Task statement ▸
Repeat exactly the lines that begin at the one containing "HALL2 pin OUT: D4 -> D0" and end at the final line of the records; include no pictures and nothing else.

*** Opening of Supplied data ***

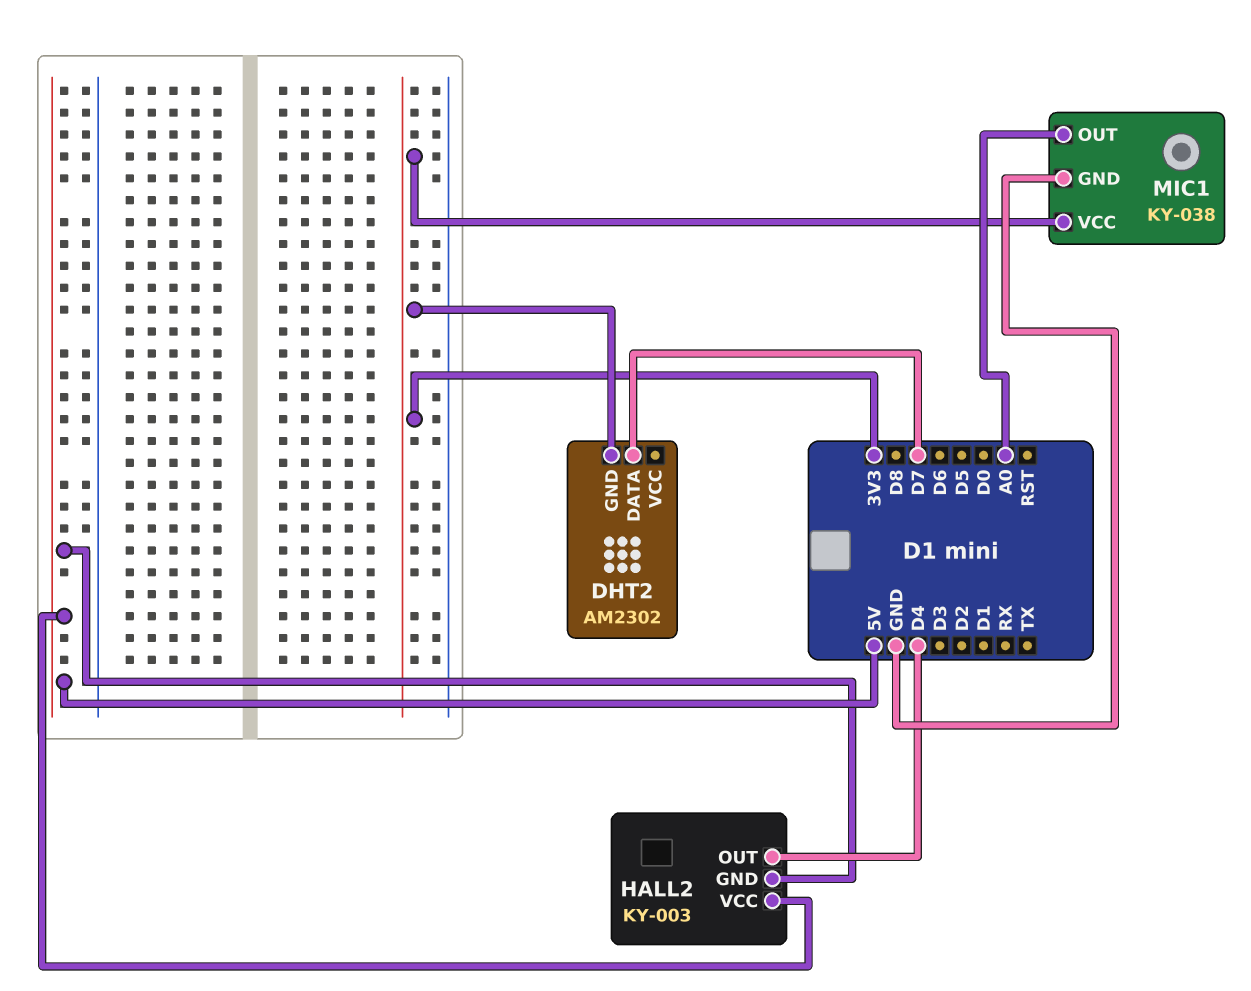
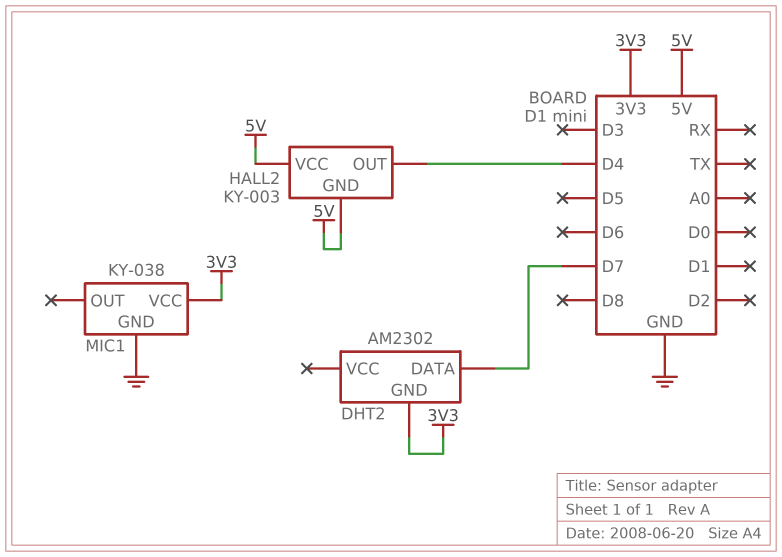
MIC1 pin OUT: A0 -> none

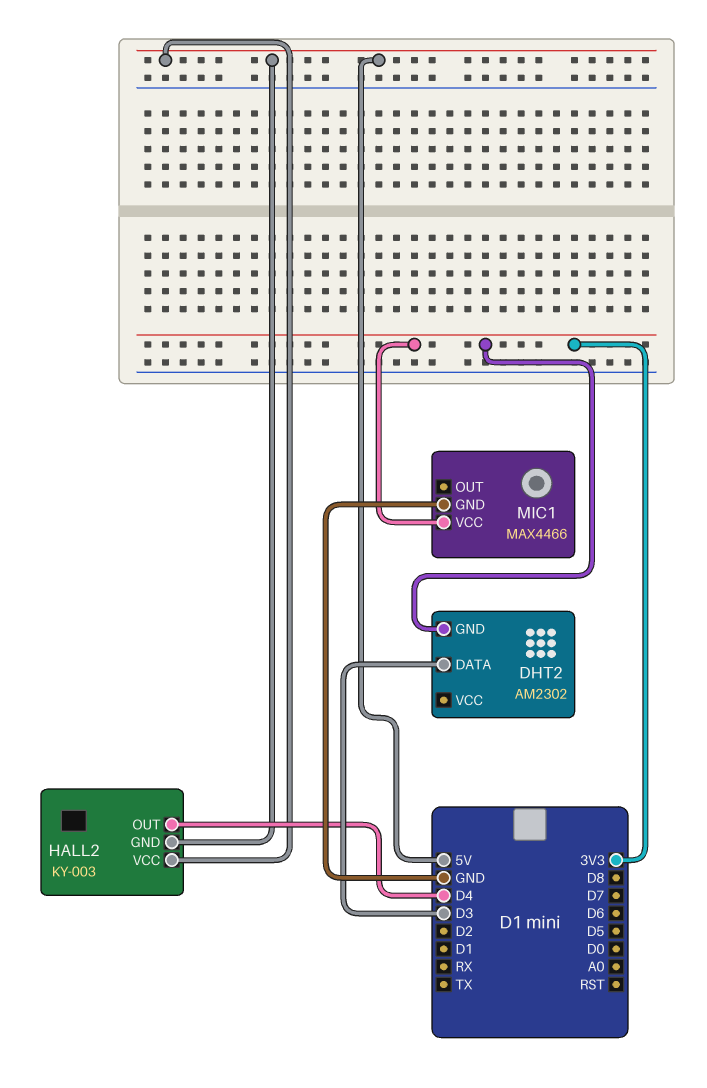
DHT2 pin DATA: D7 -> D3
MIC1: KY-038 -> MAX4466

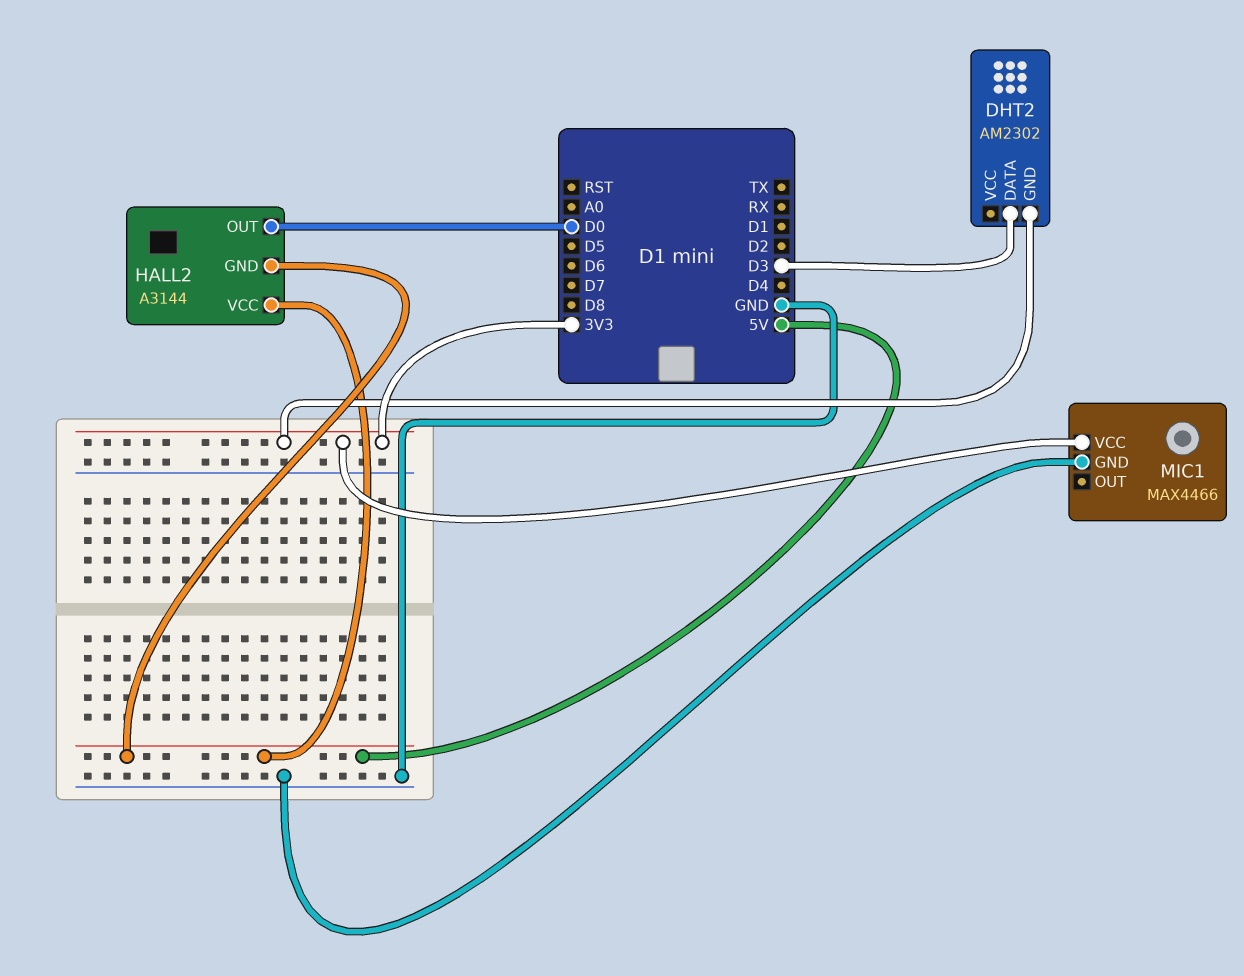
HALL2: KY-003 -> A3144
HALL2 pin OUT: D4 -> D0

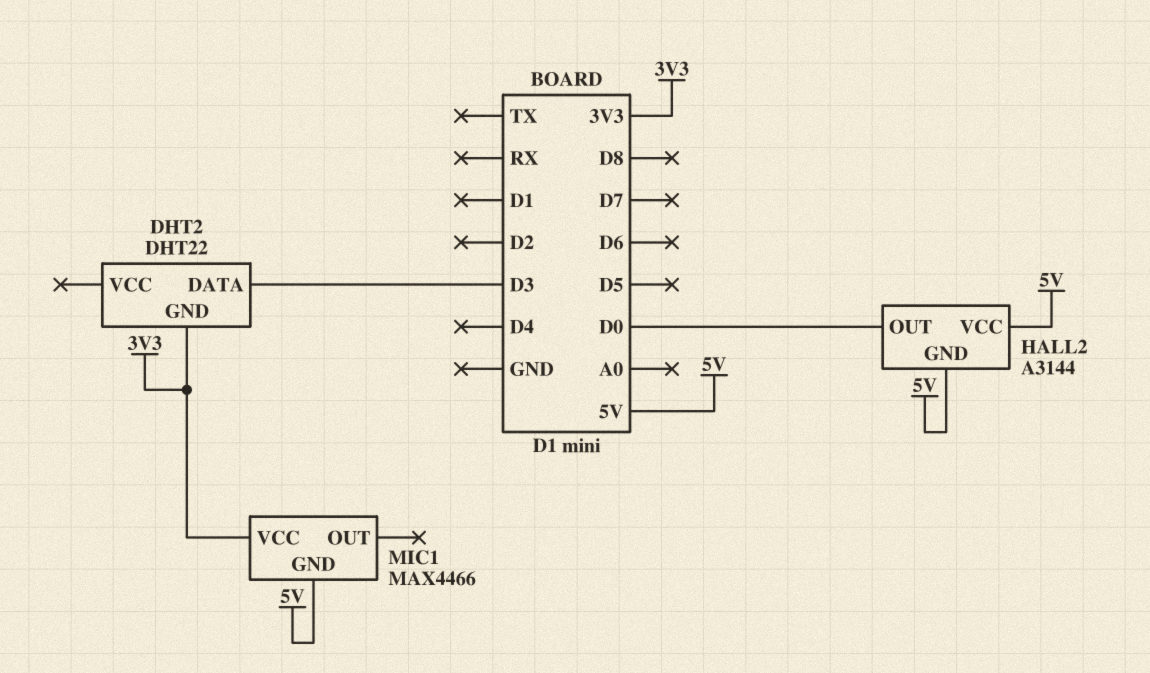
DHT2: AM2302 -> DHT22
MIC1 pin GND: GND -> 5V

*** Close of Supplied data ***

Completed task ▸
HALL2 pin OUT: D4 -> D0

DHT2: AM2302 -> DHT22
MIC1 pin GND: GND -> 5V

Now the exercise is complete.